=== AIM OF THE TASK ===
Whenever a line in this data holds the word "none", report that line in full.
DATA FOR THIS TASK START
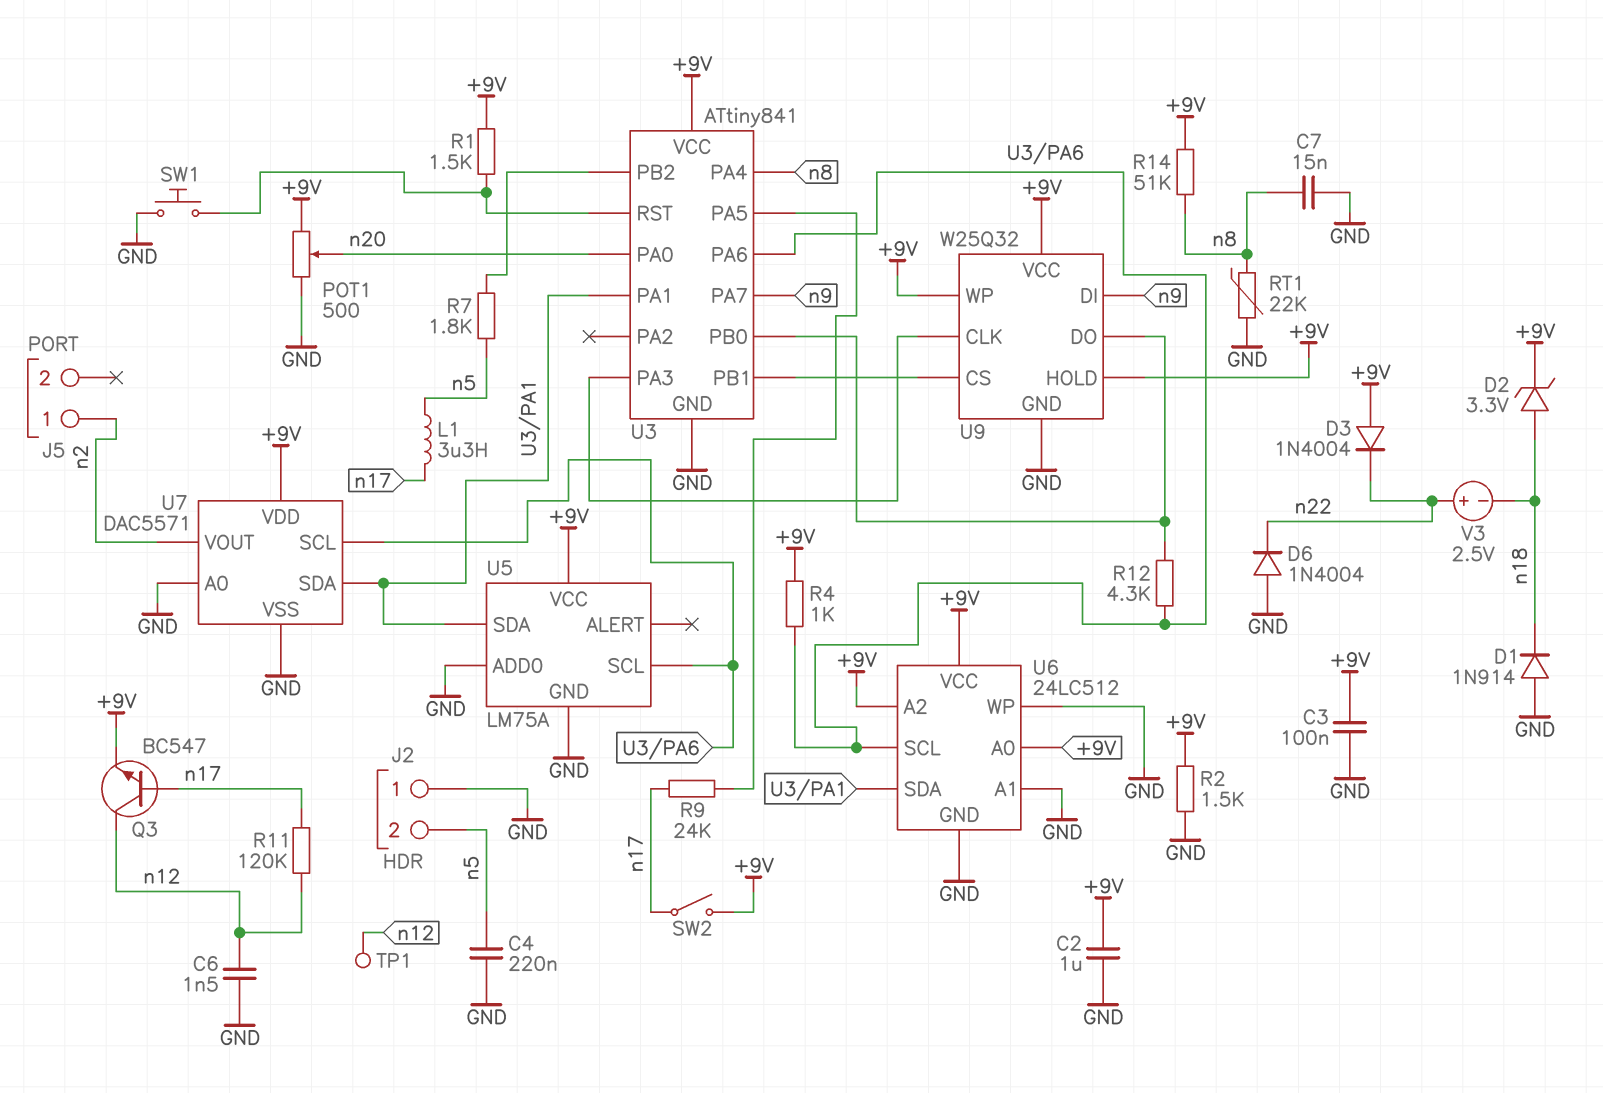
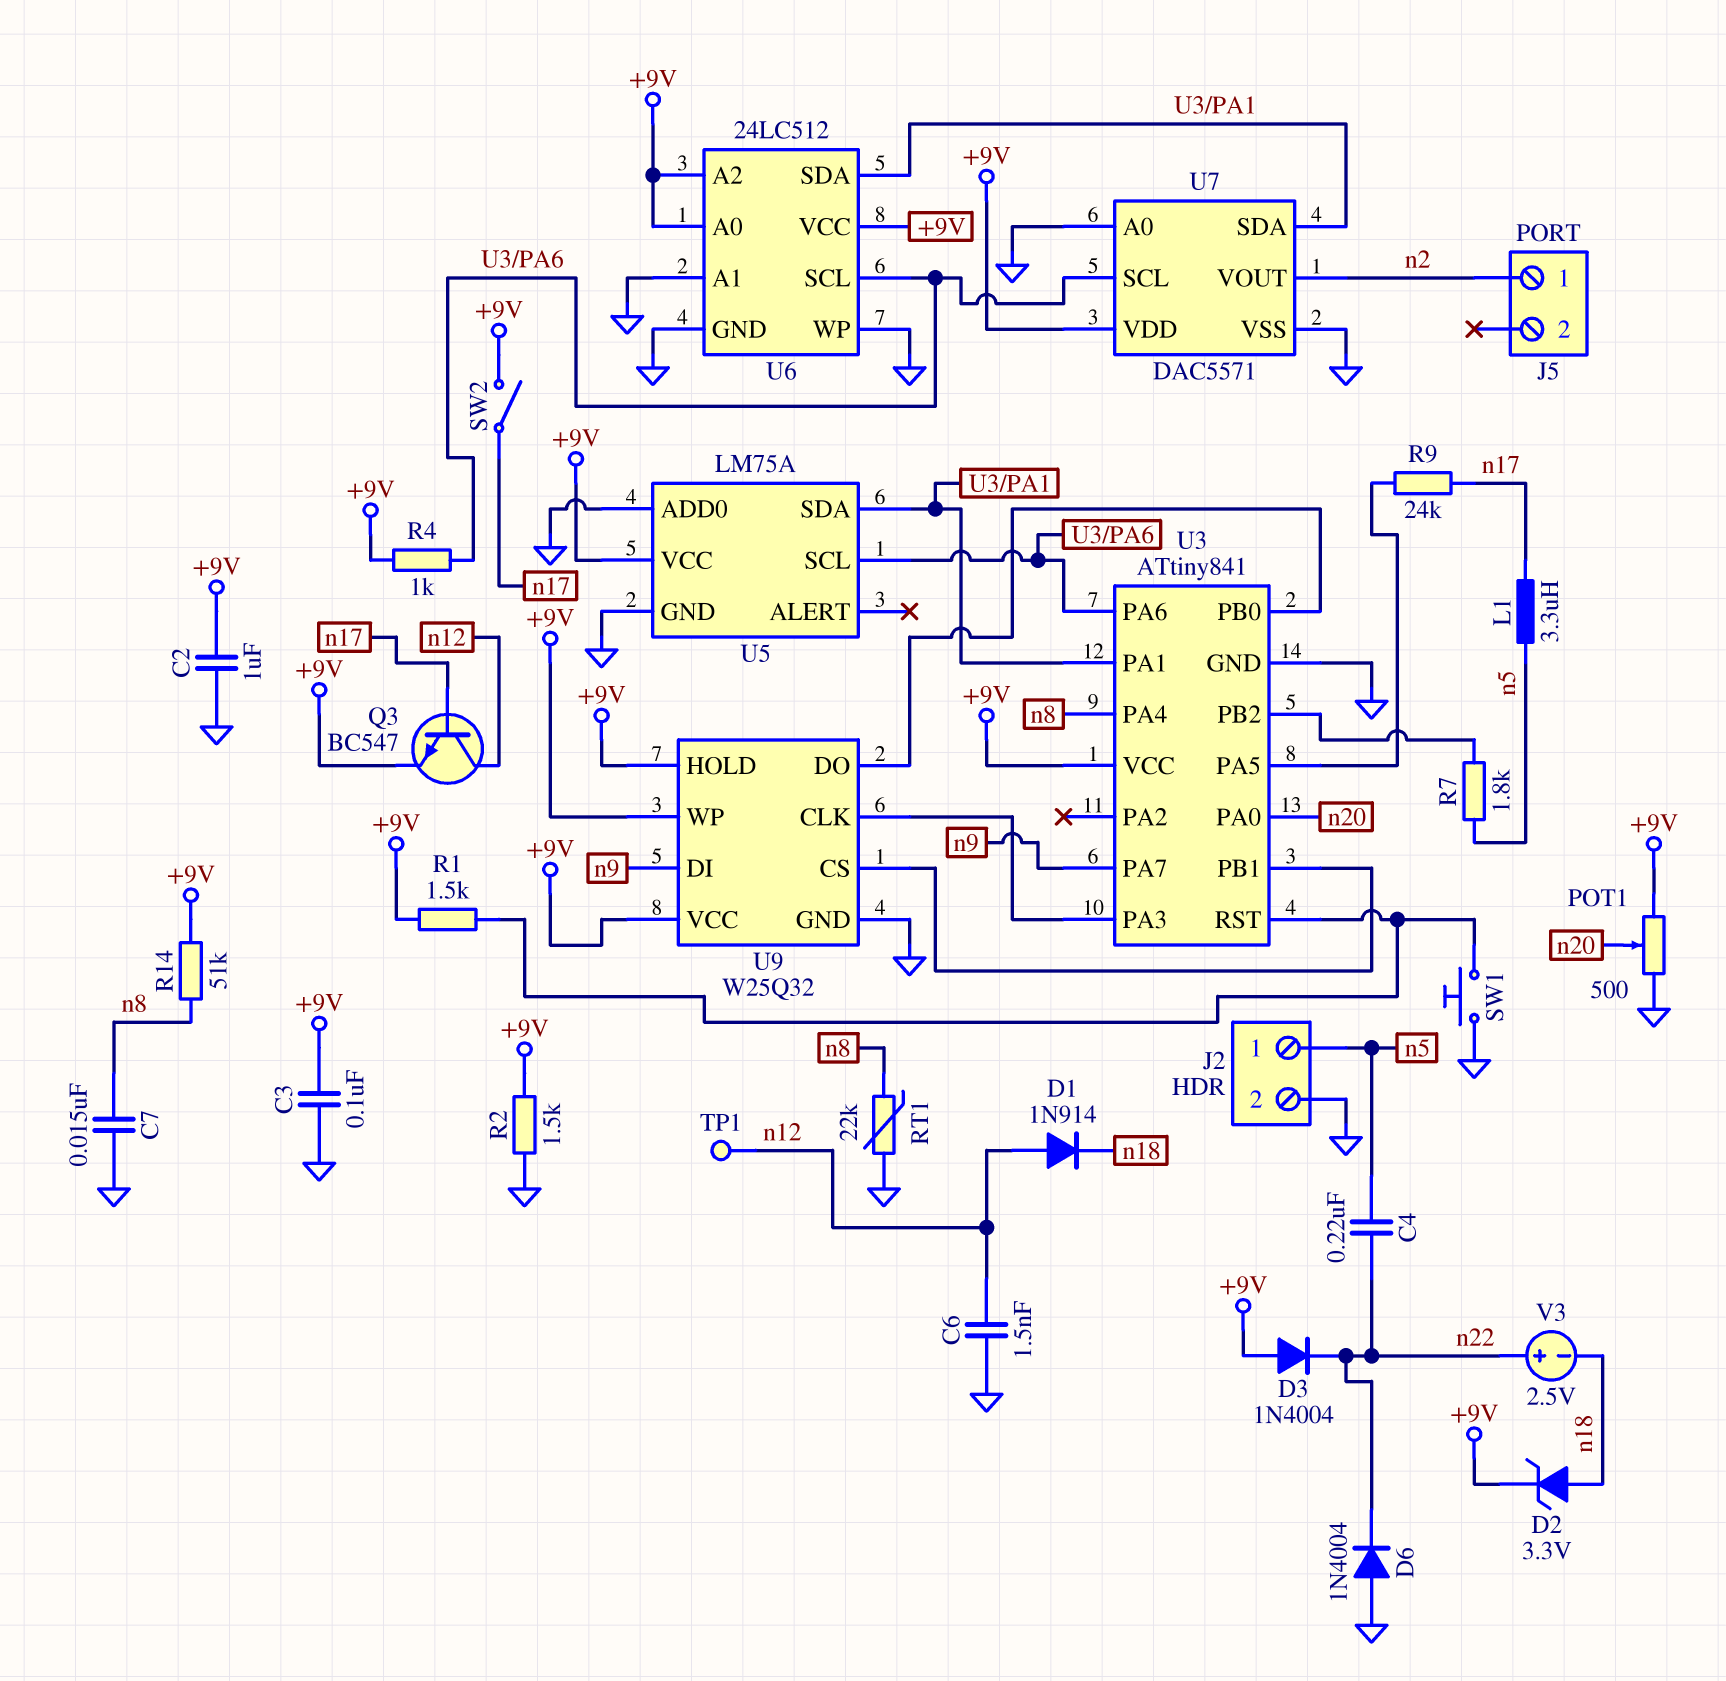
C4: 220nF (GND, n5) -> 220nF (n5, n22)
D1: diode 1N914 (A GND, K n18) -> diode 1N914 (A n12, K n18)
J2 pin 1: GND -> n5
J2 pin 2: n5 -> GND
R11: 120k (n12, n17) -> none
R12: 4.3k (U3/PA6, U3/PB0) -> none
DATA FOR THIS TASK END
=== OUTPUT BELOW ===
R11: 120k (n12, n17) -> none
R12: 4.3k (U3/PA6, U3/PB0) -> none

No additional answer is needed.